§ **Brief**
Repeat every entry word for word. Images do not belong in the copy.
═════ Data excerpts ═════
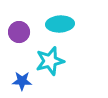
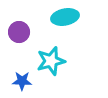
cyan ellipse: moved 5 px right, 7 px up; rotated 8 degrees counterclockwise
cyan star: moved 1 px right
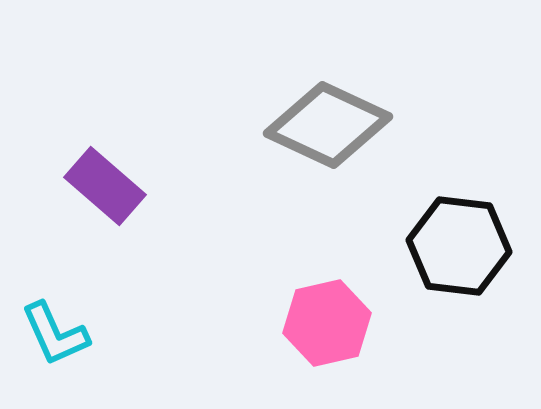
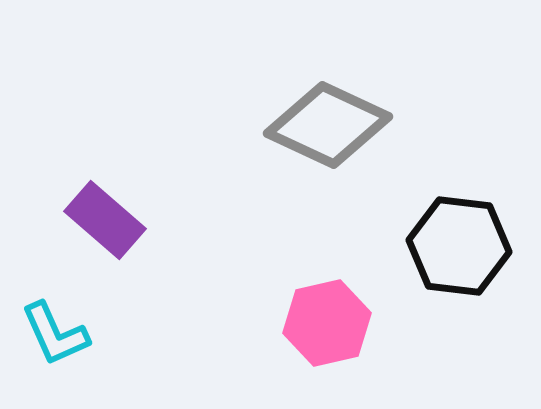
purple rectangle: moved 34 px down
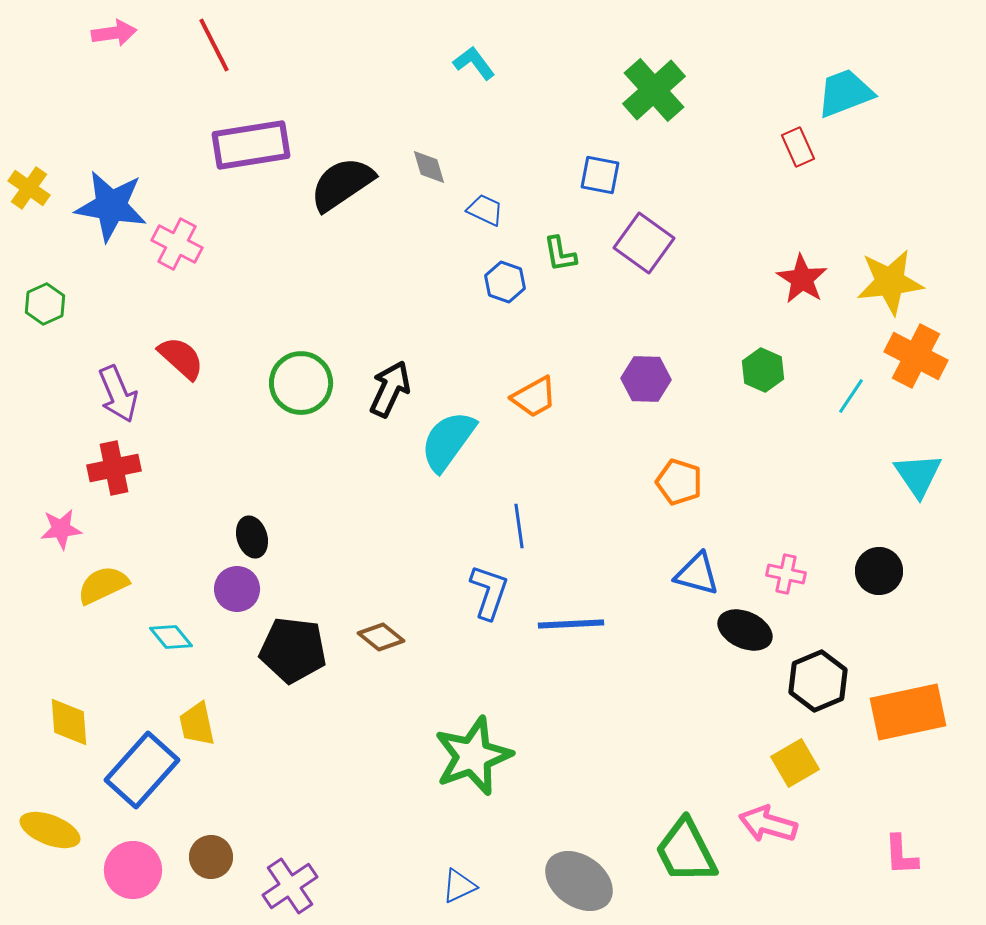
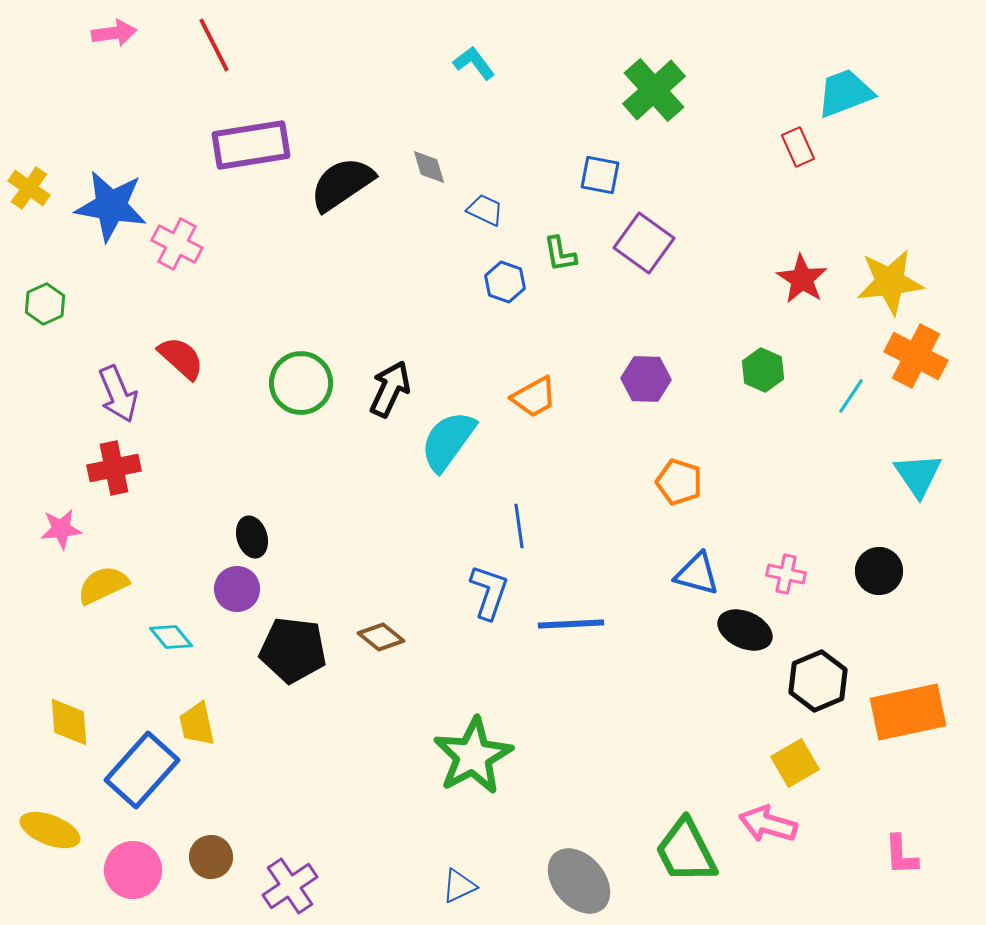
green star at (473, 756): rotated 8 degrees counterclockwise
gray ellipse at (579, 881): rotated 14 degrees clockwise
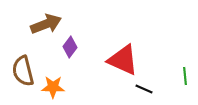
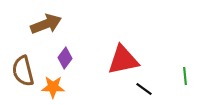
purple diamond: moved 5 px left, 11 px down
red triangle: rotated 36 degrees counterclockwise
black line: rotated 12 degrees clockwise
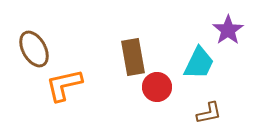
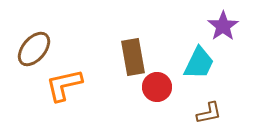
purple star: moved 5 px left, 4 px up
brown ellipse: rotated 69 degrees clockwise
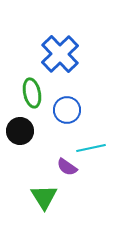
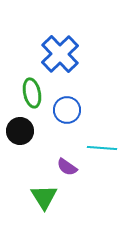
cyan line: moved 11 px right; rotated 16 degrees clockwise
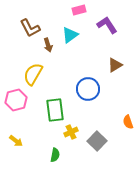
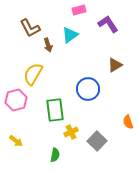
purple L-shape: moved 1 px right, 1 px up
═════
§ **Exercise result**
cyan ellipse: moved 5 px right, 7 px up; rotated 8 degrees counterclockwise
cyan star: moved 1 px right
purple rectangle: moved 34 px down
green star at (473, 756): rotated 8 degrees counterclockwise
gray ellipse at (579, 881): rotated 14 degrees clockwise
purple diamond: moved 5 px left, 11 px down
red triangle: rotated 36 degrees counterclockwise
black line: rotated 12 degrees clockwise
purple star: moved 5 px left, 4 px up
brown ellipse: rotated 69 degrees clockwise
cyan line: moved 11 px right; rotated 16 degrees clockwise
purple L-shape: moved 1 px right, 1 px up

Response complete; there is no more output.